| Your objective |
In the records below, copy word for word the lines from the one containing "purple diamond: rotated" through the one containing "brown star: moved 1 px right, 1 px up".

| Dataset records |
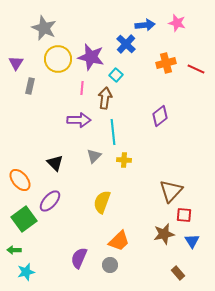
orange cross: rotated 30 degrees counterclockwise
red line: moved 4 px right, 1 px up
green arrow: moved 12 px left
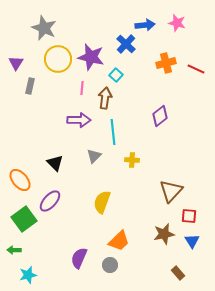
yellow cross: moved 8 px right
red square: moved 5 px right, 1 px down
cyan star: moved 2 px right, 3 px down
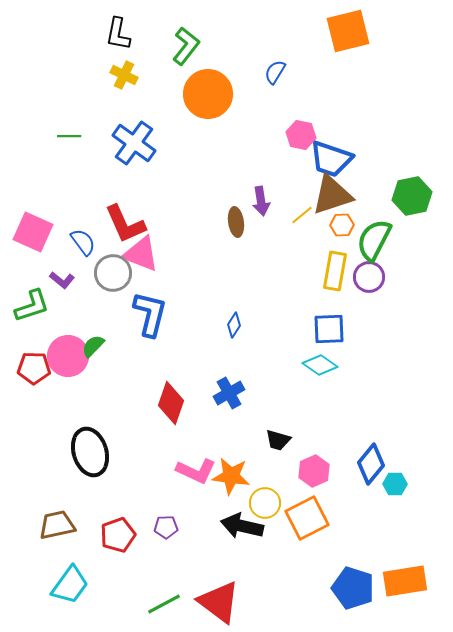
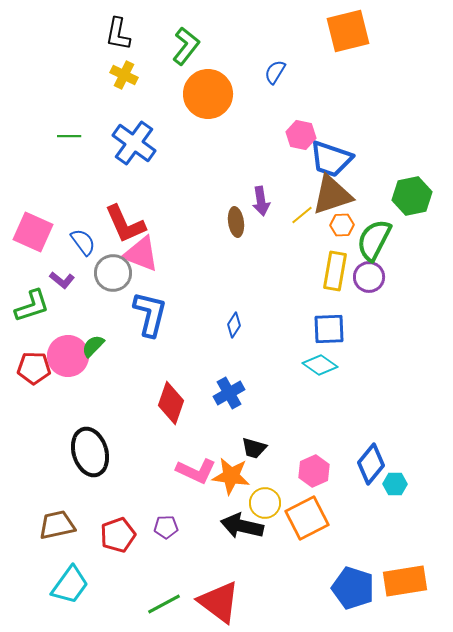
black trapezoid at (278, 440): moved 24 px left, 8 px down
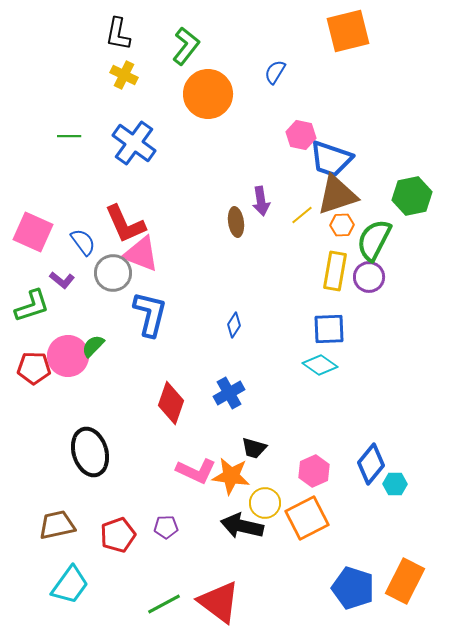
brown triangle at (332, 195): moved 5 px right
orange rectangle at (405, 581): rotated 54 degrees counterclockwise
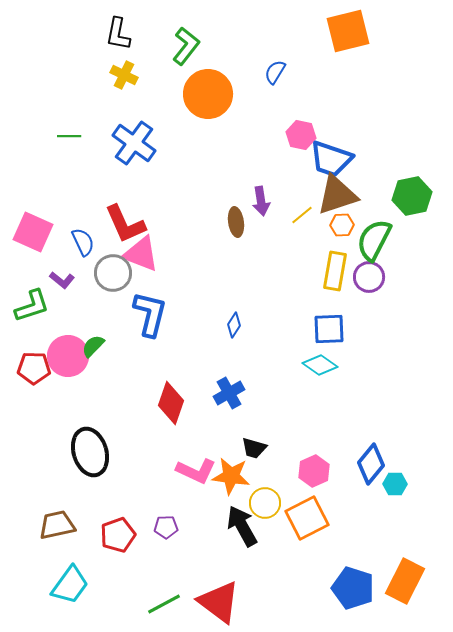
blue semicircle at (83, 242): rotated 12 degrees clockwise
black arrow at (242, 526): rotated 48 degrees clockwise
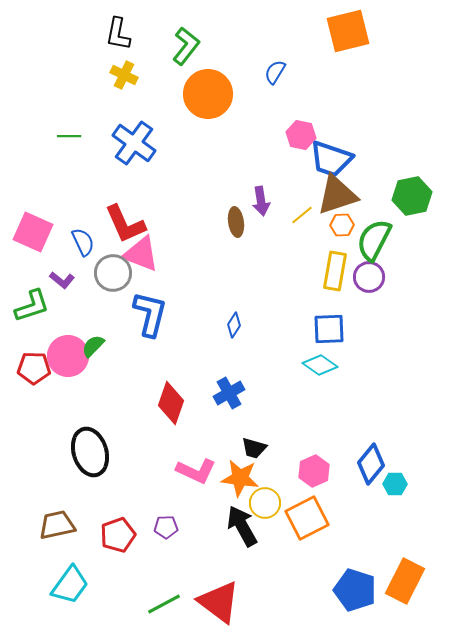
orange star at (231, 476): moved 9 px right, 2 px down
blue pentagon at (353, 588): moved 2 px right, 2 px down
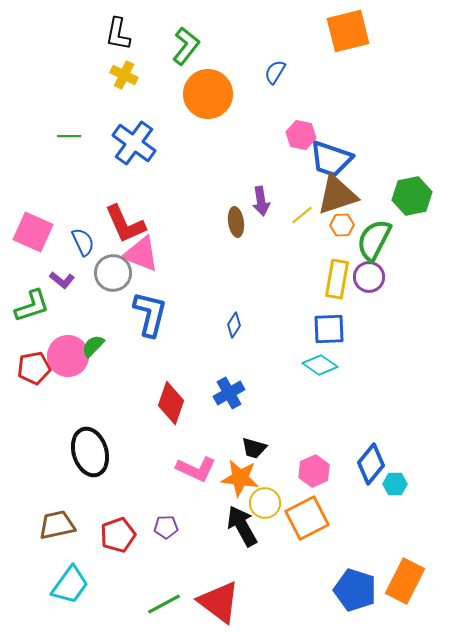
yellow rectangle at (335, 271): moved 2 px right, 8 px down
red pentagon at (34, 368): rotated 12 degrees counterclockwise
pink L-shape at (196, 471): moved 2 px up
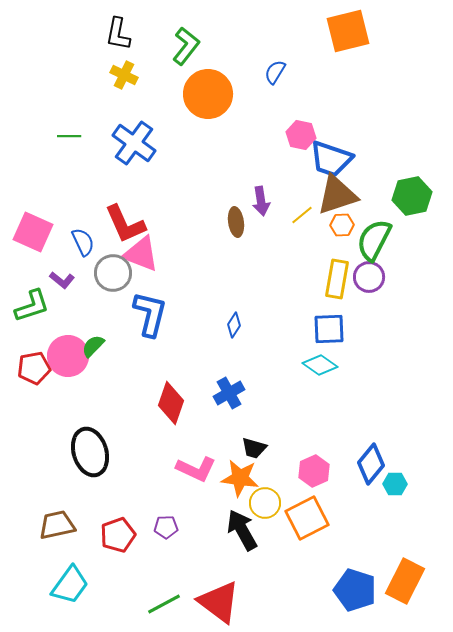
black arrow at (242, 526): moved 4 px down
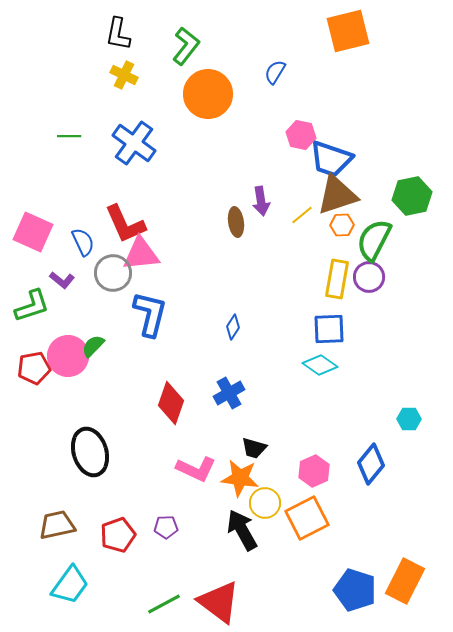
pink triangle at (141, 254): rotated 27 degrees counterclockwise
blue diamond at (234, 325): moved 1 px left, 2 px down
cyan hexagon at (395, 484): moved 14 px right, 65 px up
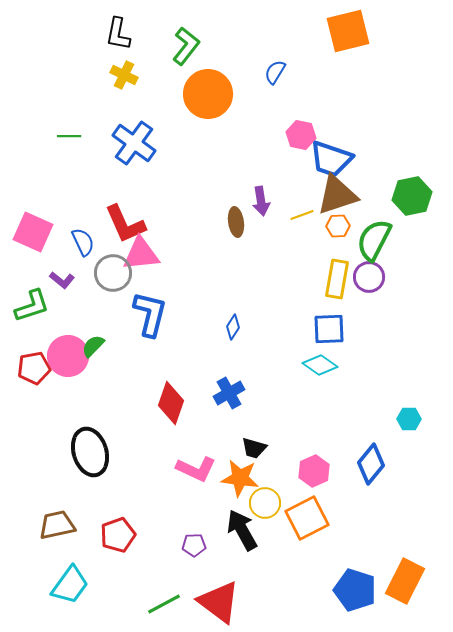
yellow line at (302, 215): rotated 20 degrees clockwise
orange hexagon at (342, 225): moved 4 px left, 1 px down
purple pentagon at (166, 527): moved 28 px right, 18 px down
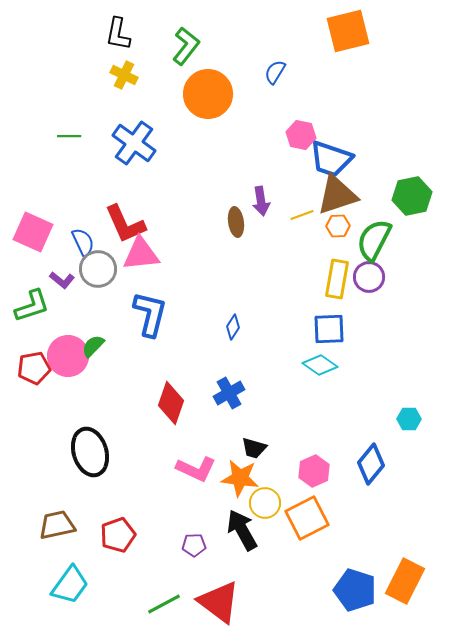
gray circle at (113, 273): moved 15 px left, 4 px up
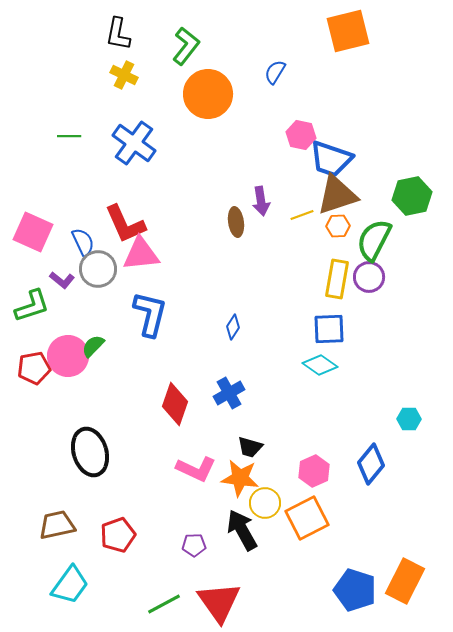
red diamond at (171, 403): moved 4 px right, 1 px down
black trapezoid at (254, 448): moved 4 px left, 1 px up
red triangle at (219, 602): rotated 18 degrees clockwise
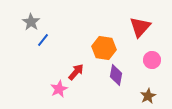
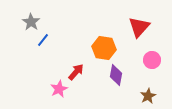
red triangle: moved 1 px left
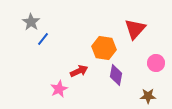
red triangle: moved 4 px left, 2 px down
blue line: moved 1 px up
pink circle: moved 4 px right, 3 px down
red arrow: moved 3 px right, 1 px up; rotated 24 degrees clockwise
brown star: rotated 28 degrees clockwise
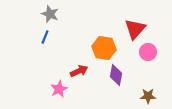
gray star: moved 19 px right, 8 px up; rotated 12 degrees counterclockwise
blue line: moved 2 px right, 2 px up; rotated 16 degrees counterclockwise
pink circle: moved 8 px left, 11 px up
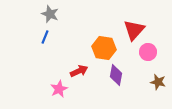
red triangle: moved 1 px left, 1 px down
brown star: moved 10 px right, 14 px up; rotated 14 degrees clockwise
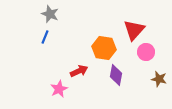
pink circle: moved 2 px left
brown star: moved 1 px right, 3 px up
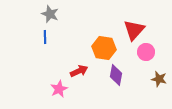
blue line: rotated 24 degrees counterclockwise
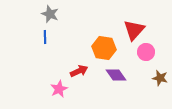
purple diamond: rotated 45 degrees counterclockwise
brown star: moved 1 px right, 1 px up
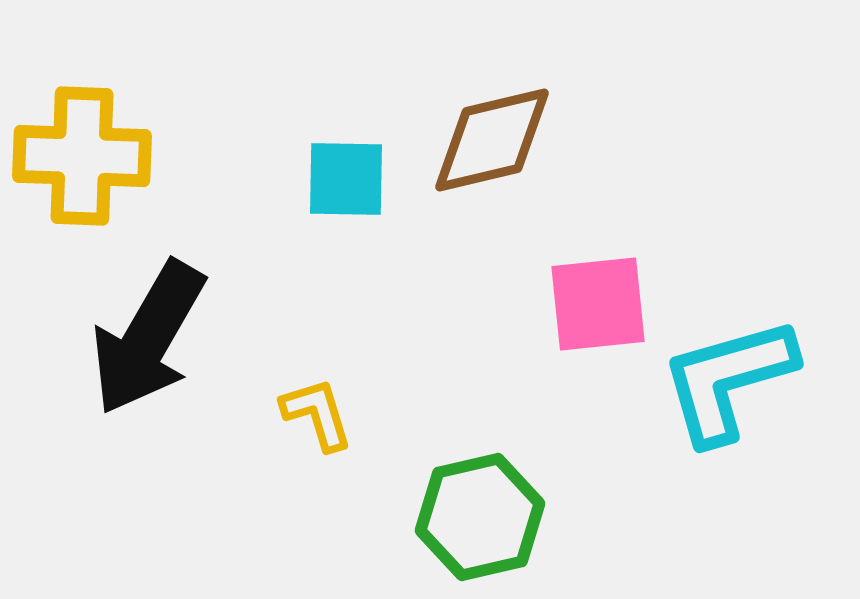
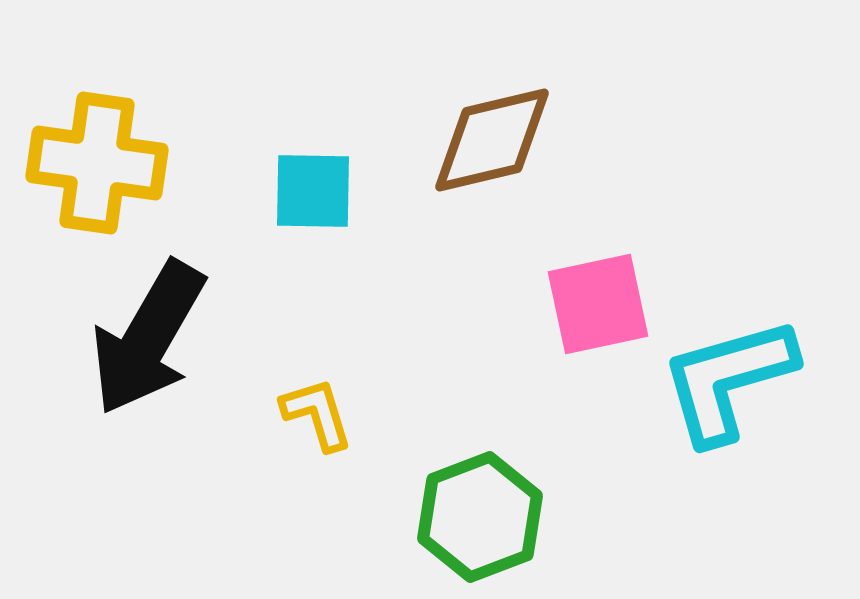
yellow cross: moved 15 px right, 7 px down; rotated 6 degrees clockwise
cyan square: moved 33 px left, 12 px down
pink square: rotated 6 degrees counterclockwise
green hexagon: rotated 8 degrees counterclockwise
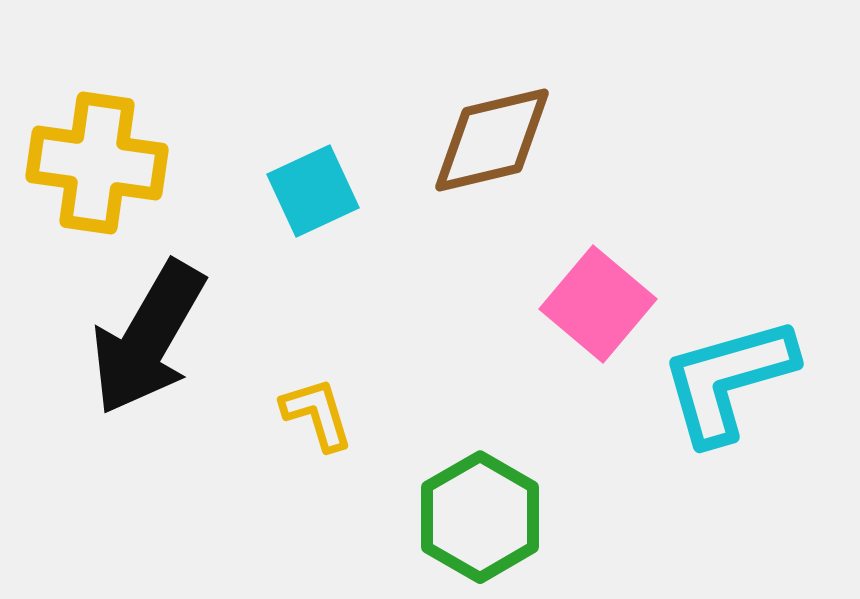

| Output of the exercise |
purple diamond: rotated 45 degrees counterclockwise
brown star: moved 1 px right, 1 px up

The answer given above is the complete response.